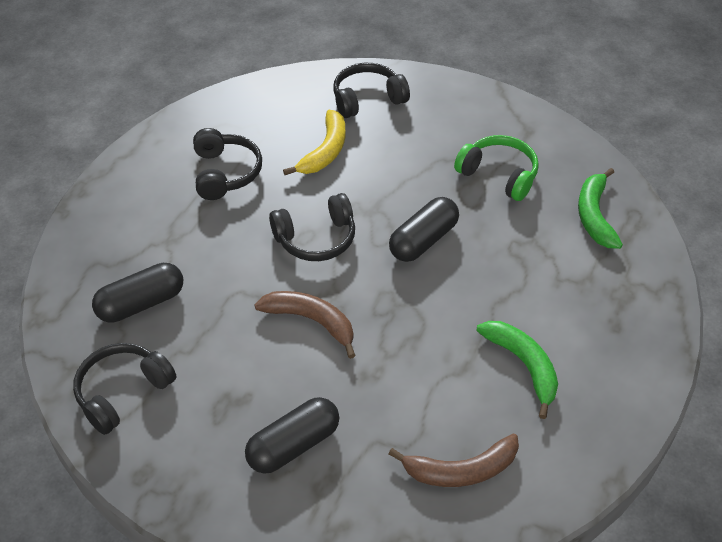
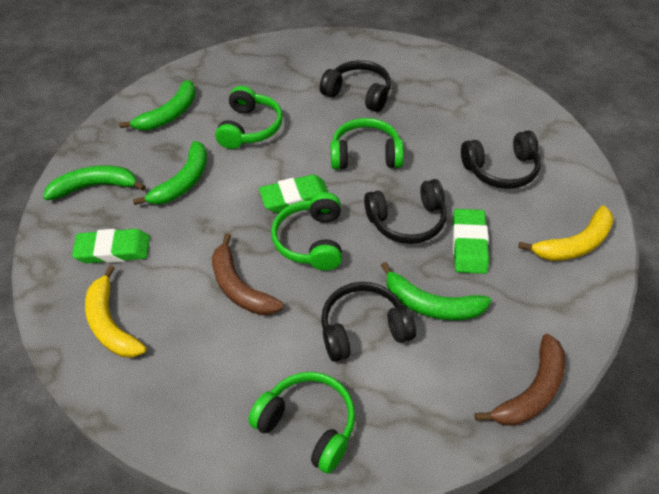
black capsule: 3 -> 0
green banana: 2 -> 4
green eraser: 0 -> 3
green headphones: 1 -> 4
yellow banana: 1 -> 2

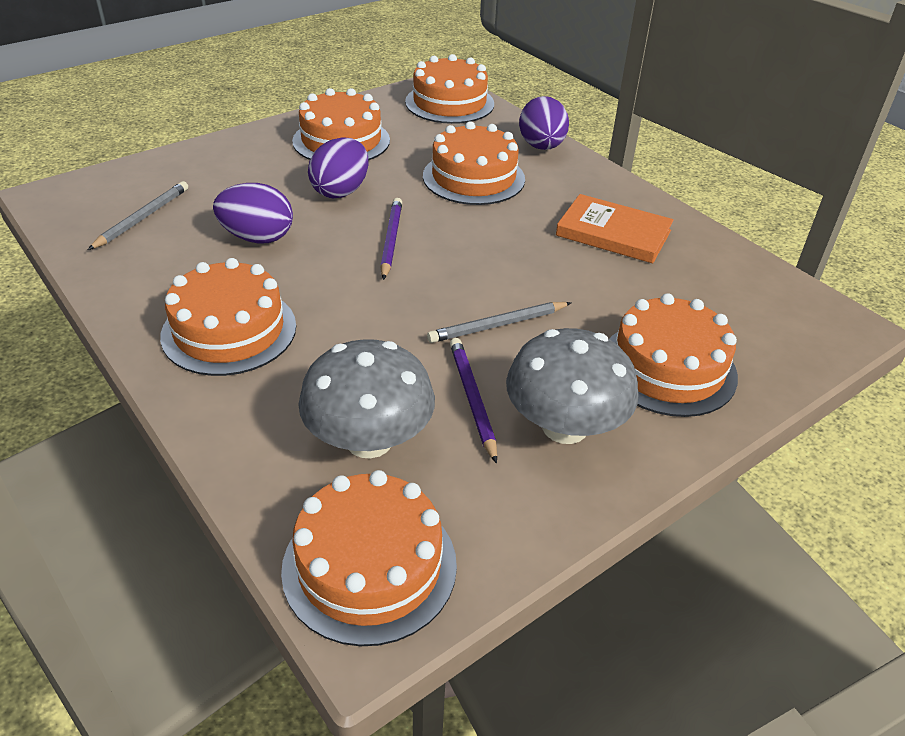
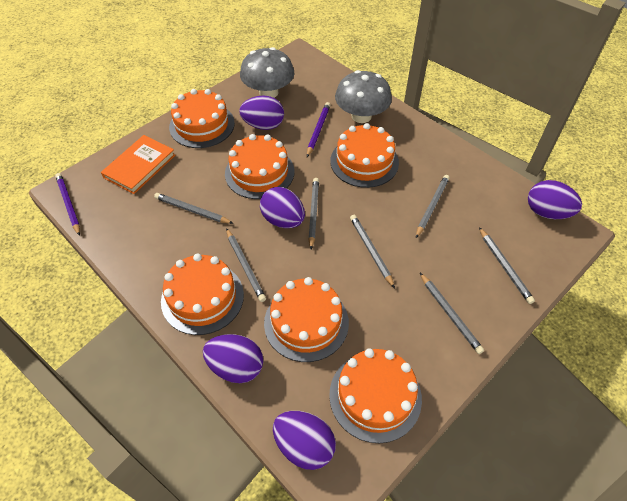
grey pencil: 2 -> 7
purple egg: 3 -> 5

Description of the task:
Restate the data above verbatim, skipping every image.

Written reply:
black capsule: 3 -> 0
green banana: 2 -> 4
green eraser: 0 -> 3
green headphones: 1 -> 4
yellow banana: 1 -> 2

grey pencil: 2 -> 7
purple egg: 3 -> 5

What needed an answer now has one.